**DATA FOR ANALYSIS**
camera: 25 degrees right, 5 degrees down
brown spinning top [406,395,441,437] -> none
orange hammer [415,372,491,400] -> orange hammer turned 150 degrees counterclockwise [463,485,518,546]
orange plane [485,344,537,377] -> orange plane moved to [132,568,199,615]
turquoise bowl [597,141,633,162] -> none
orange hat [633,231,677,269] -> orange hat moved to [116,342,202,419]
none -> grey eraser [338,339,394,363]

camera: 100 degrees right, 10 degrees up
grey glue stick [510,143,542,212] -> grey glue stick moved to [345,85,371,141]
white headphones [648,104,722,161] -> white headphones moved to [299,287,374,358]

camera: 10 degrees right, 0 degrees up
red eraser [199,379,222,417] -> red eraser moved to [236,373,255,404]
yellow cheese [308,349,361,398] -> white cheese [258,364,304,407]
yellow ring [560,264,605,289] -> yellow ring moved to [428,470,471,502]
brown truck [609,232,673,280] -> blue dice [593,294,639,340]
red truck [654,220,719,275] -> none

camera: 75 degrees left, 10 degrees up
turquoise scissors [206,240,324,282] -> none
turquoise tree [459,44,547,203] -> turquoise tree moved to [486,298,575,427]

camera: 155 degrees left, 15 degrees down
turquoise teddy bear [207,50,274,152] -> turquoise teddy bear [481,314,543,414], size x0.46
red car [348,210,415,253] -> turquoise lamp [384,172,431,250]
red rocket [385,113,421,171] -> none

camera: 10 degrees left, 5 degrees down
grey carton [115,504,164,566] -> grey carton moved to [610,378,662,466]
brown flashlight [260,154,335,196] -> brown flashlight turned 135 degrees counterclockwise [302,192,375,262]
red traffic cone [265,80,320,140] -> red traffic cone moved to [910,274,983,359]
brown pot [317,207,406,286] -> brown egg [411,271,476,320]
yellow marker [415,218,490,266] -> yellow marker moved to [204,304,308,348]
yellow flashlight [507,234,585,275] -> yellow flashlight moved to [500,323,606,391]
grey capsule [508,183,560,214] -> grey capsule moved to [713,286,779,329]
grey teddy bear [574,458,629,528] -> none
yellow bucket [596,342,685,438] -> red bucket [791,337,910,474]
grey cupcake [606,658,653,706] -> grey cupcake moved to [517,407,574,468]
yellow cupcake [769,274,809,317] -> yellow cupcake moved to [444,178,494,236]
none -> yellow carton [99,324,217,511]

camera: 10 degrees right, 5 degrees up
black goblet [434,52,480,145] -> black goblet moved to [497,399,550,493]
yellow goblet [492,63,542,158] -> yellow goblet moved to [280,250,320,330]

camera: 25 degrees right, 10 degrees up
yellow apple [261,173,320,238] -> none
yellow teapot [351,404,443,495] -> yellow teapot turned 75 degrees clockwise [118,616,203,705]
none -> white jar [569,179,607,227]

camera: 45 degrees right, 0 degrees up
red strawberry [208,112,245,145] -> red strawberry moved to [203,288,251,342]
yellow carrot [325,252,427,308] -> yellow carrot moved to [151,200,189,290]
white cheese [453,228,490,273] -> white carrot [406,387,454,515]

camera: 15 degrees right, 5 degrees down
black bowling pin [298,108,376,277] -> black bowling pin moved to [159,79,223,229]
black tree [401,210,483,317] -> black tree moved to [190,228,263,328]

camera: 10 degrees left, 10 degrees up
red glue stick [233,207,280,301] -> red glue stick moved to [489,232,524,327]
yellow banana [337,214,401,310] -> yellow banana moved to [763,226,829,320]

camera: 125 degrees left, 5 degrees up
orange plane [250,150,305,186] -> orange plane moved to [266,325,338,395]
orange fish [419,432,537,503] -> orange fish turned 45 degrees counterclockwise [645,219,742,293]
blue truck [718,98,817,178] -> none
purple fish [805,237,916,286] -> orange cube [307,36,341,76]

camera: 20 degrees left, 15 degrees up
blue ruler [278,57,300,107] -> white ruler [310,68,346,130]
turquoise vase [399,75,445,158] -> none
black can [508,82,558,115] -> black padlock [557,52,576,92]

**TASK STATEMENT**
Only one number is wanted: how many lines of the listing above hold the word "stick".

**PROBLEM SOLUTION**
2